__TASK ITEM__
The required output is the line containing "camera: 50 degrees right, 5 degrees down" followed by every later line through the end of the data, all reproduced exactly.

__RECORDS TO PROCESS__
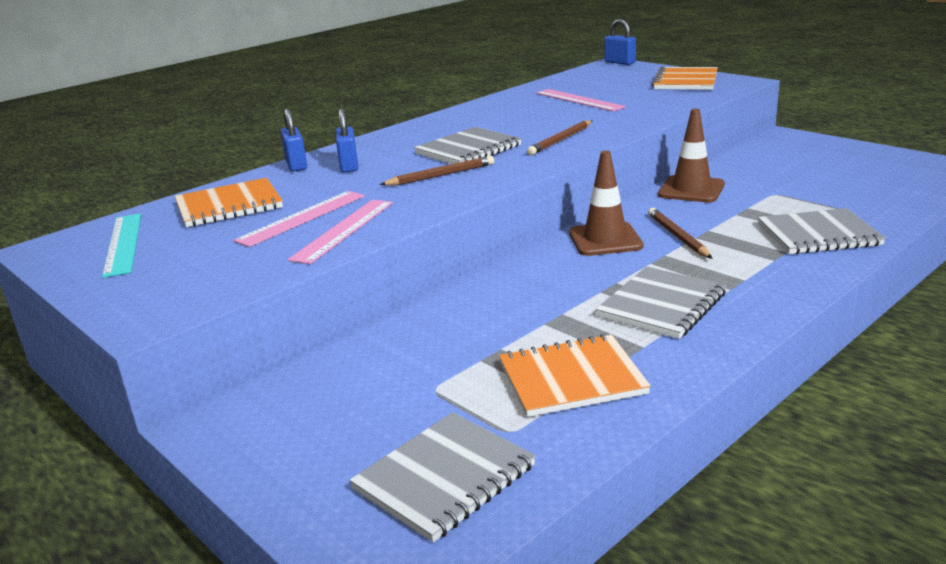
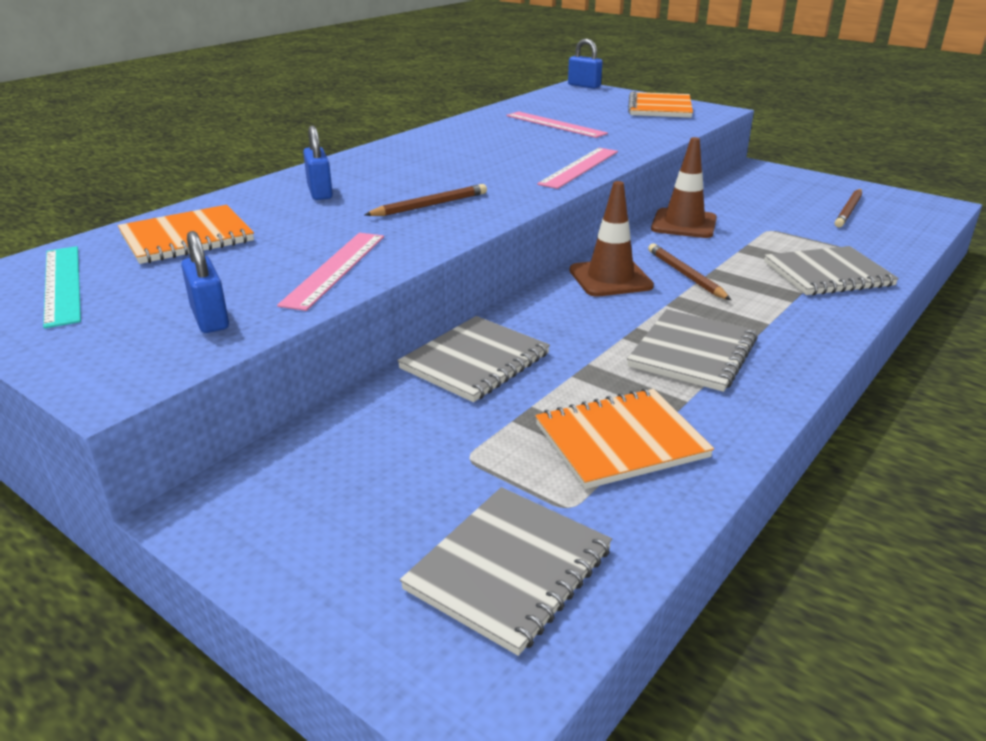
camera: 10 degrees left, 5 degrees up
(296, 165) = (256, 190): blue padlock -> blue padlock (210, 318)
(302, 218) = (280, 253): pink ruler -> pink ruler (579, 167)
(468, 150) = (452, 176): grey notebook -> grey notebook (475, 361)
(560, 140) = (550, 168): brown pencil -> brown pencil (848, 210)

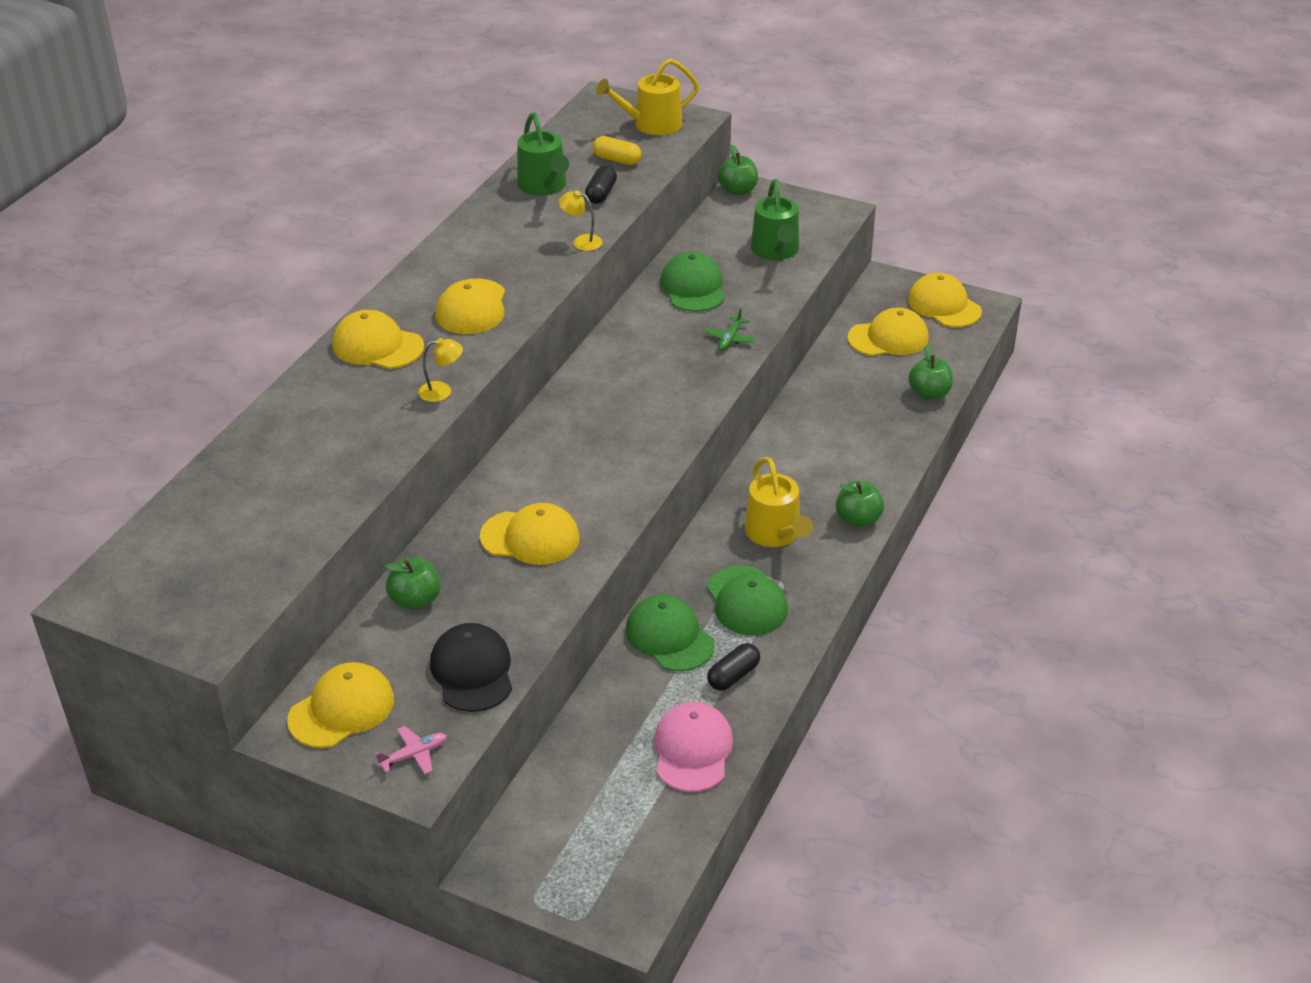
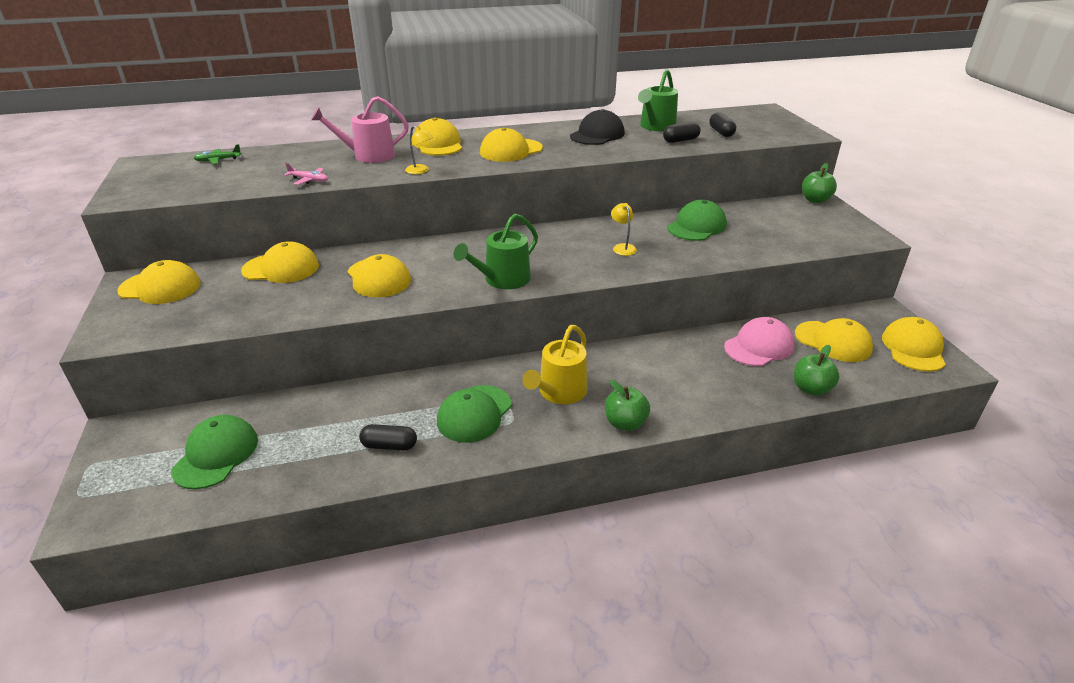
camera: 50 degrees right, 5 degrees down
(339, 408) = (368, 155): none -> pink watering can
(413, 755) = (130, 326): pink plane -> pink plane (309, 180)
(415, 600) = (281, 268): green apple -> yellow cap
(472, 671) = (228, 312): black cap -> black cap (597, 135)
(581, 241) = (625, 152): yellow lamp -> yellow lamp (622, 247)
(617, 160) = (721, 132): yellow capsule -> black capsule
(652, 124) = (775, 128): yellow watering can -> none
(669, 637) = (402, 397): green cap -> green cap (216, 455)
(692, 750) = (293, 464): pink cap -> pink cap (759, 346)
(730, 338) = (671, 258): green plane -> green plane (218, 160)
(776, 250) = (787, 235): green watering can -> green watering can (503, 280)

__TASK OUTPUT__
camera: 50 degrees right, 5 degrees down
(339, 408) = (368, 155): none -> pink watering can
(413, 755) = (130, 326): pink plane -> pink plane (309, 180)
(415, 600) = (281, 268): green apple -> yellow cap
(472, 671) = (228, 312): black cap -> black cap (597, 135)
(581, 241) = (625, 152): yellow lamp -> yellow lamp (622, 247)
(617, 160) = (721, 132): yellow capsule -> black capsule
(652, 124) = (775, 128): yellow watering can -> none
(669, 637) = (402, 397): green cap -> green cap (216, 455)
(692, 750) = (293, 464): pink cap -> pink cap (759, 346)
(730, 338) = (671, 258): green plane -> green plane (218, 160)
(776, 250) = (787, 235): green watering can -> green watering can (503, 280)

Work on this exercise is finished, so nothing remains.